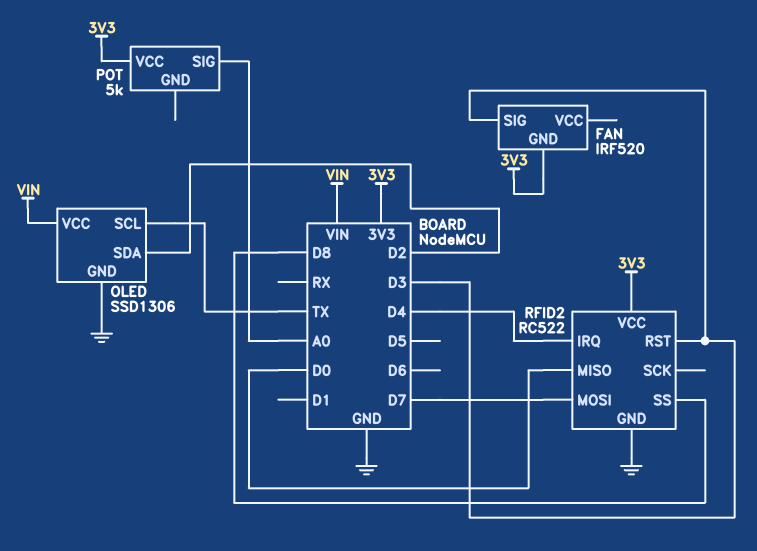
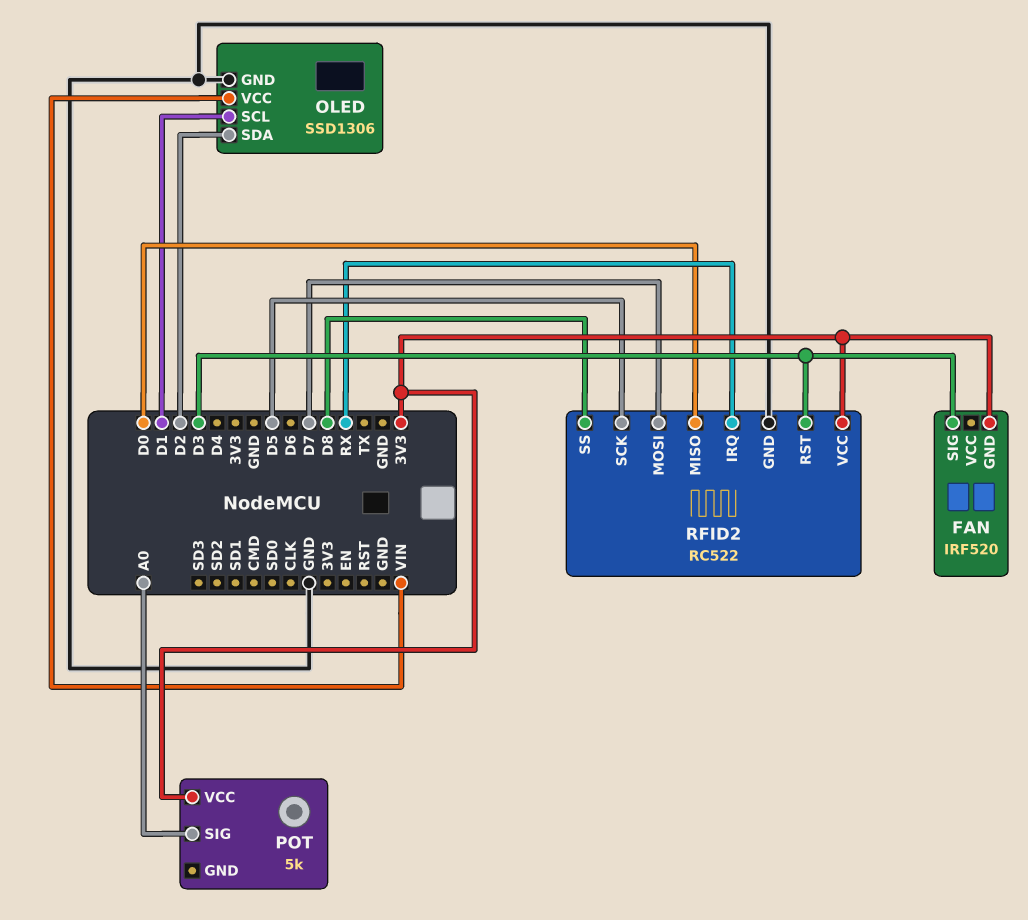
OLED pin SCL: TX -> D1
RFID2 pin IRQ: D4 -> RX
RFID2 pin SCK: none -> D5

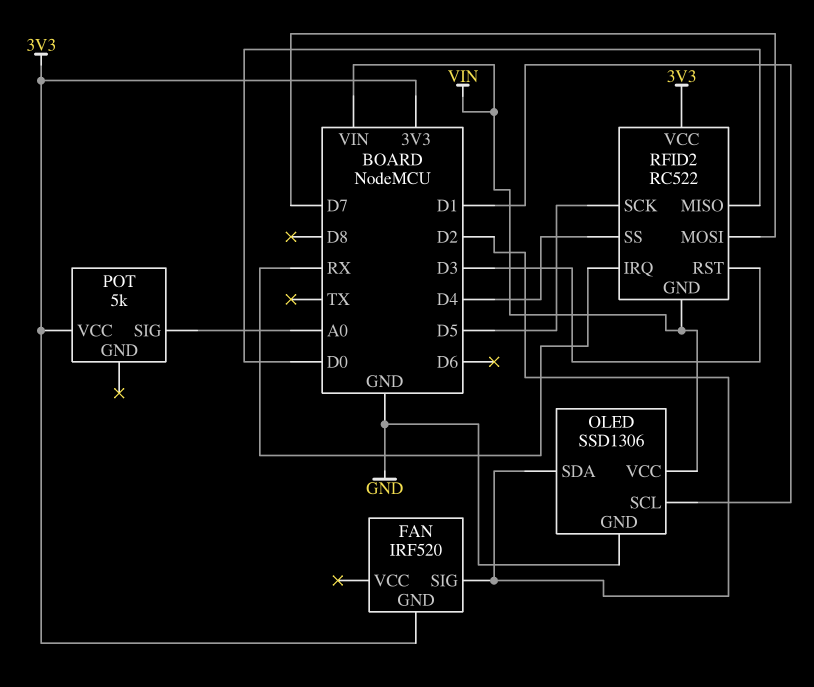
FAN pin SIG: D3 -> D2
RFID2 pin GND: GND -> VIN
RFID2 pin SS: D8 -> D4

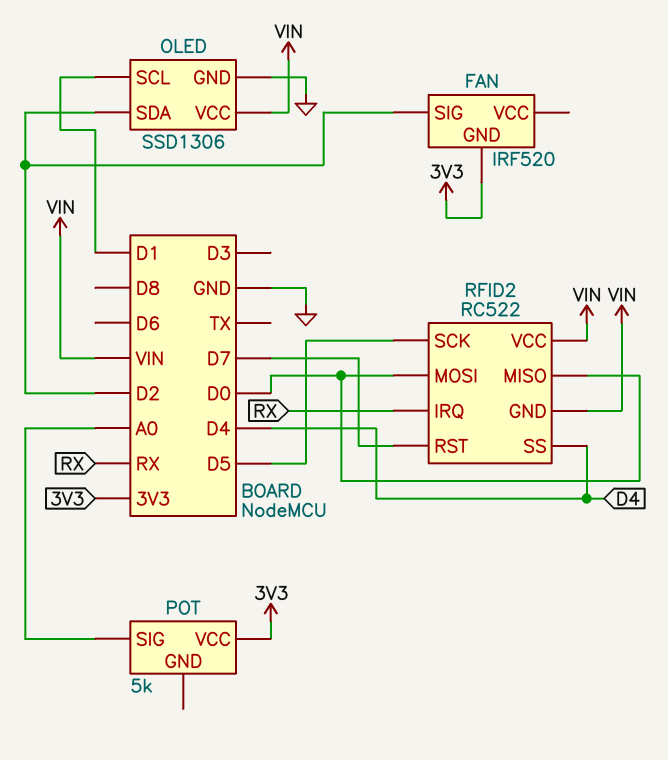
RFID2 pin MOSI: D7 -> D0
RFID2 pin RST: D3 -> D7
RFID2 pin VCC: 3V3 -> VIN

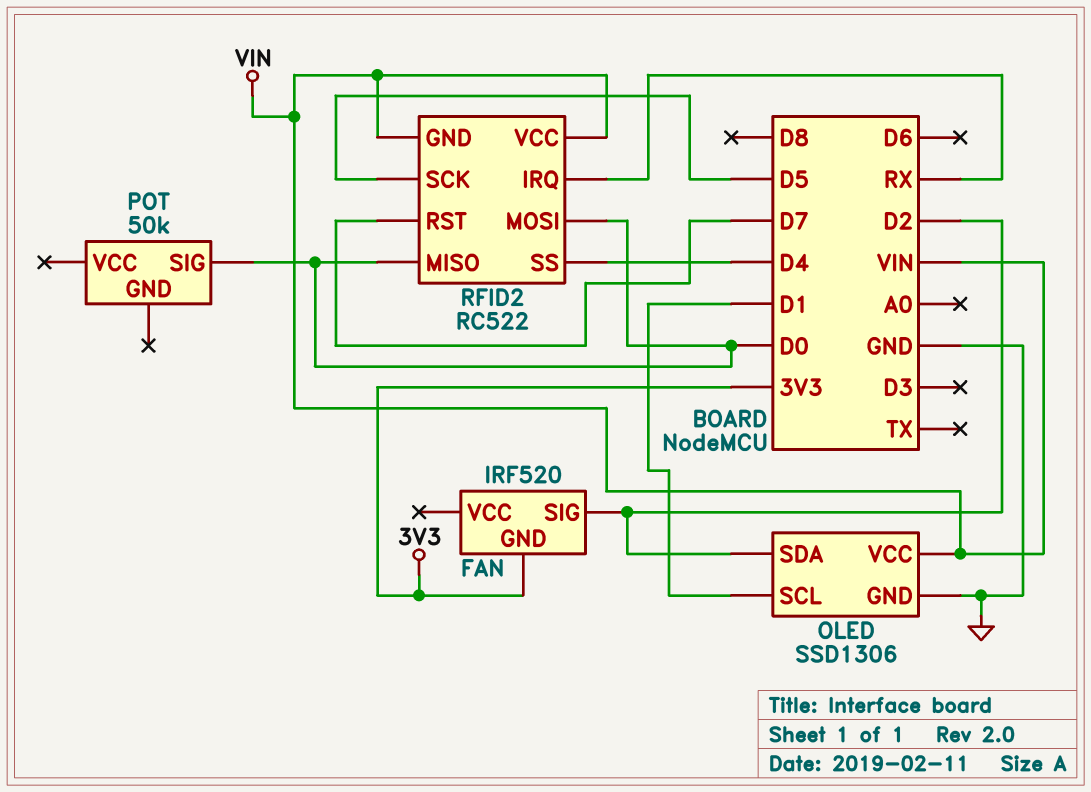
POT: 5k -> 50k
POT pin SIG: A0 -> D0
POT pin VCC: 3V3 -> none

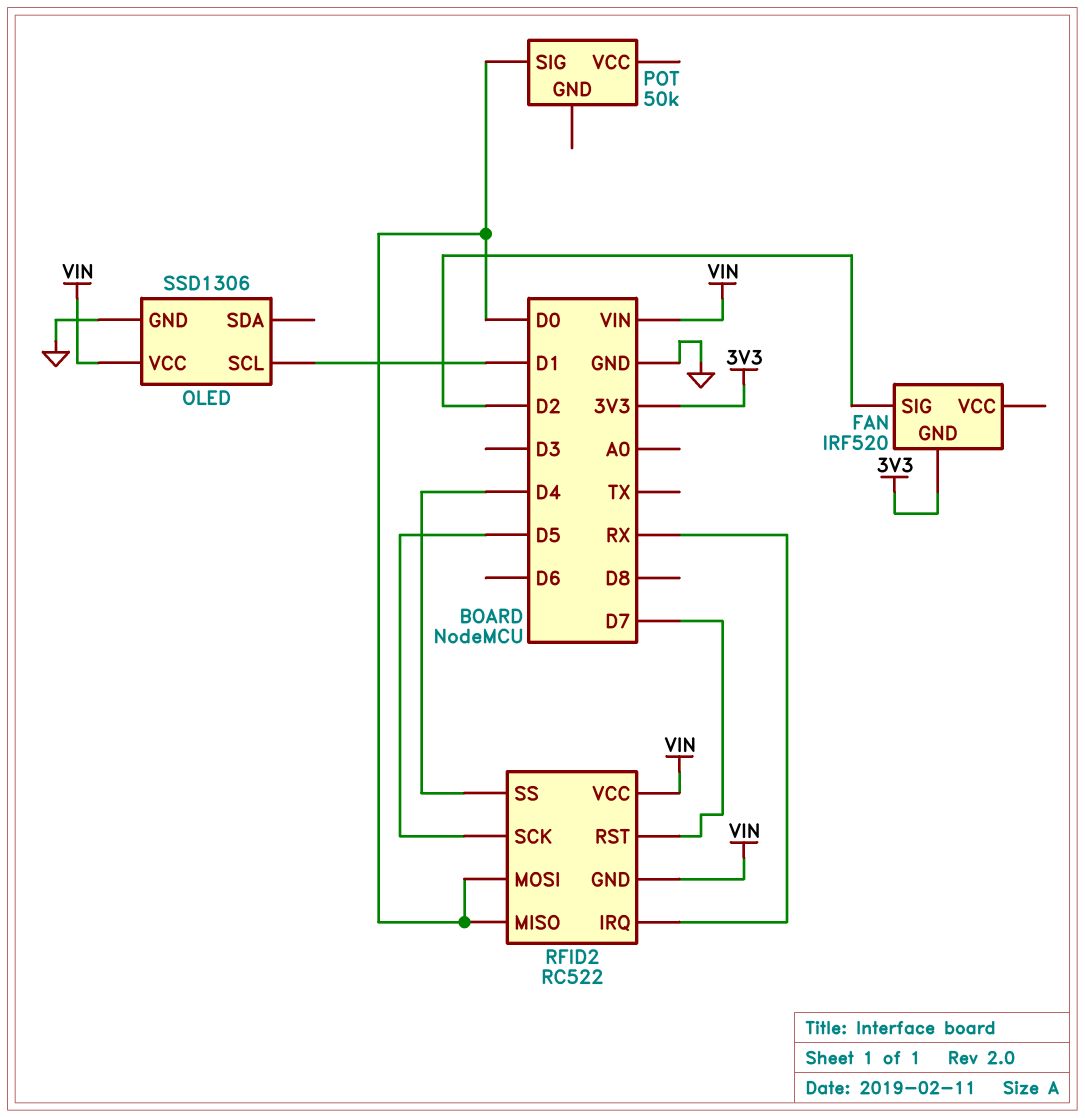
OLED pin SDA: D2 -> none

----

• **Exercise details**: For each line in the records that contains the word "OLED", make a copy.

• **Reply to the task**:
OLED pin SCL: TX -> D1
OLED pin SDA: D2 -> none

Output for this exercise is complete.